TASK STATEMENT: Extract all of the items below verbatim, reproducing each line without any change.

-- start --

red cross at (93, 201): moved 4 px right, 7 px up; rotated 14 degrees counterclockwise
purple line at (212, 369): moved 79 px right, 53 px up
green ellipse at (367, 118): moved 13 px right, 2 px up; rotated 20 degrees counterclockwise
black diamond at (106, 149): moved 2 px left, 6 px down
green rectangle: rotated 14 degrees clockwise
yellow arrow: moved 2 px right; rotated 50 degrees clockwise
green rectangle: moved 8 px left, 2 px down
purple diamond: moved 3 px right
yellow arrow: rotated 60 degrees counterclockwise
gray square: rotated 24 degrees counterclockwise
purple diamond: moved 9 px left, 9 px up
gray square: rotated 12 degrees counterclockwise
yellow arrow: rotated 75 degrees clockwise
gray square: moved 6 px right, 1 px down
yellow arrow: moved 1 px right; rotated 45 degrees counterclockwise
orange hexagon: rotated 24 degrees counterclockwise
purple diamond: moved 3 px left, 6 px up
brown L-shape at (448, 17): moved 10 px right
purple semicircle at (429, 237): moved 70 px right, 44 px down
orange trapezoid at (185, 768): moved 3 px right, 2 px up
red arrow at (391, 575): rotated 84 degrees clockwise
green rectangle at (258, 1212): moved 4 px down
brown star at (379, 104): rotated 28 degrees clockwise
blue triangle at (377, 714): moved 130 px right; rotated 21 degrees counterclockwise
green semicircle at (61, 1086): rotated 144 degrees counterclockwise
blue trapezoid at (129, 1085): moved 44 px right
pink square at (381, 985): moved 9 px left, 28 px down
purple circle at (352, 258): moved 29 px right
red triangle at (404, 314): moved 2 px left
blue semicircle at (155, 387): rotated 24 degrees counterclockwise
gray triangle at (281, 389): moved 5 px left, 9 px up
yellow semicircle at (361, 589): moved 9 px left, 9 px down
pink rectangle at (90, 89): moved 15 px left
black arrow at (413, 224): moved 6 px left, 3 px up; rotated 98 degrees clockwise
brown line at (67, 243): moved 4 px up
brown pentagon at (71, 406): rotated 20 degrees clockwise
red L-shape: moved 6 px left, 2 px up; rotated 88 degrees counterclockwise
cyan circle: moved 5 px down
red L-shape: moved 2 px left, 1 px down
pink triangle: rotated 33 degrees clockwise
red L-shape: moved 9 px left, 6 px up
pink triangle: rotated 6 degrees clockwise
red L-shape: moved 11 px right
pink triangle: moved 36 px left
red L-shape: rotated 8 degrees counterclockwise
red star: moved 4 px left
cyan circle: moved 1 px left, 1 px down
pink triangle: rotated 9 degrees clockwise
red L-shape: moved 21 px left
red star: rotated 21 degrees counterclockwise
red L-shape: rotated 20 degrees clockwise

-- end --

IN RESPONSE:
red cross at (93, 201): moved 4 px right, 7 px up; rotated 14 degrees counterclockwise
purple line at (212, 369): moved 79 px right, 53 px up
green ellipse at (367, 118): moved 13 px right, 2 px up; rotated 20 degrees counterclockwise
black diamond at (106, 149): moved 2 px left, 6 px down
green rectangle: rotated 14 degrees clockwise
yellow arrow: moved 2 px right; rotated 50 degrees clockwise
green rectangle: moved 8 px left, 2 px down
purple diamond: moved 3 px right
yellow arrow: rotated 60 degrees counterclockwise
gray square: rotated 24 degrees counterclockwise
purple diamond: moved 9 px left, 9 px up
gray square: rotated 12 degrees counterclockwise
yellow arrow: rotated 75 degrees clockwise
gray square: moved 6 px right, 1 px down
yellow arrow: moved 1 px right; rotated 45 degrees counterclockwise
orange hexagon: rotated 24 degrees counterclockwise
purple diamond: moved 3 px left, 6 px up
brown L-shape at (448, 17): moved 10 px right
purple semicircle at (429, 237): moved 70 px right, 44 px down
orange trapezoid at (185, 768): moved 3 px right, 2 px up
red arrow at (391, 575): rotated 84 degrees clockwise
green rectangle at (258, 1212): moved 4 px down
brown star at (379, 104): rotated 28 degrees clockwise
blue triangle at (377, 714): moved 130 px right; rotated 21 degrees counterclockwise
green semicircle at (61, 1086): rotated 144 degrees counterclockwise
blue trapezoid at (129, 1085): moved 44 px right
pink square at (381, 985): moved 9 px left, 28 px down
purple circle at (352, 258): moved 29 px right
red triangle at (404, 314): moved 2 px left
blue semicircle at (155, 387): rotated 24 degrees counterclockwise
gray triangle at (281, 389): moved 5 px left, 9 px up
yellow semicircle at (361, 589): moved 9 px left, 9 px down
pink rectangle at (90, 89): moved 15 px left
black arrow at (413, 224): moved 6 px left, 3 px up; rotated 98 degrees clockwise
brown line at (67, 243): moved 4 px up
brown pentagon at (71, 406): rotated 20 degrees clockwise
red L-shape: moved 6 px left, 2 px up; rotated 88 degrees counterclockwise
cyan circle: moved 5 px down
red L-shape: moved 2 px left, 1 px down
pink triangle: rotated 33 degrees clockwise
red L-shape: moved 9 px left, 6 px up
pink triangle: rotated 6 degrees clockwise
red L-shape: moved 11 px right
pink triangle: moved 36 px left
red L-shape: rotated 8 degrees counterclockwise
red star: moved 4 px left
cyan circle: moved 1 px left, 1 px down
pink triangle: rotated 9 degrees clockwise
red L-shape: moved 21 px left
red star: rotated 21 degrees counterclockwise
red L-shape: rotated 20 degrees clockwise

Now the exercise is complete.